» WORK ITEM
Images in the data are to be skipped, while every line is restated exactly as written.

┌─ PROVIDED DATA

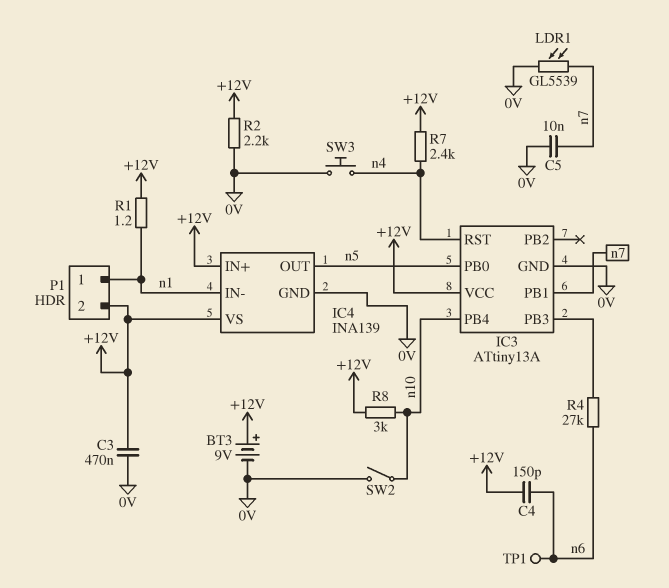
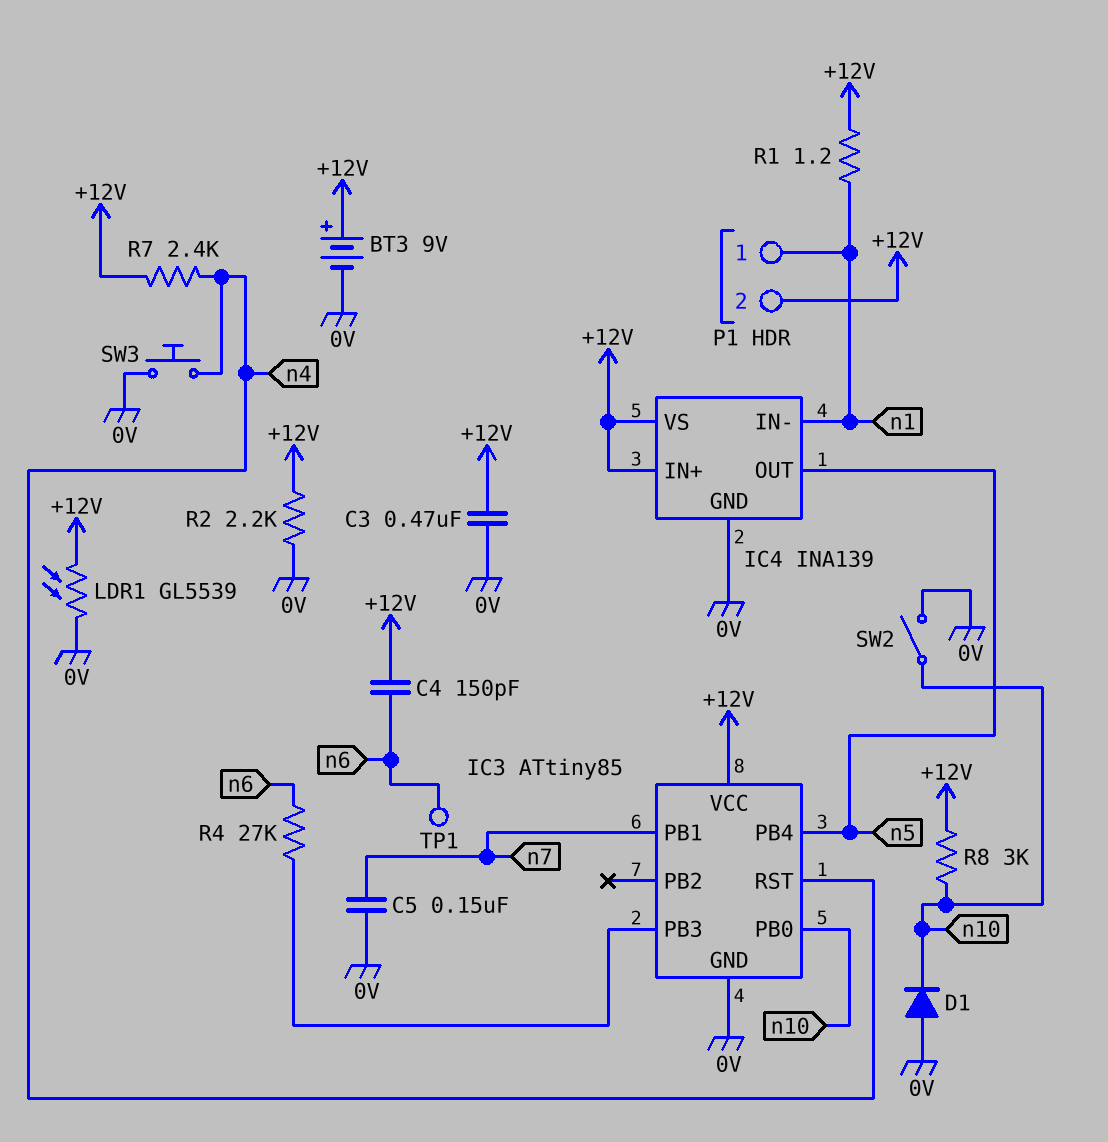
C5: 10nF (0V, n7) -> 150nF (0V, n7)
D1: none -> diode (A 0V, K n10)
IC3: ATtiny13A -> ATtiny85
IC3 pin PB0: n5 -> n10
IC3 pin PB4: n10 -> n5
LDR1: GL5539 (0V, n7) -> GL5539 (+12V, 0V)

└─

» OUTPUT
C5: 10nF (0V, n7) -> 150nF (0V, n7)
D1: none -> diode (A 0V, K n10)
IC3: ATtiny13A -> ATtiny85
IC3 pin PB0: n5 -> n10
IC3 pin PB4: n10 -> n5
LDR1: GL5539 (0V, n7) -> GL5539 (+12V, 0V)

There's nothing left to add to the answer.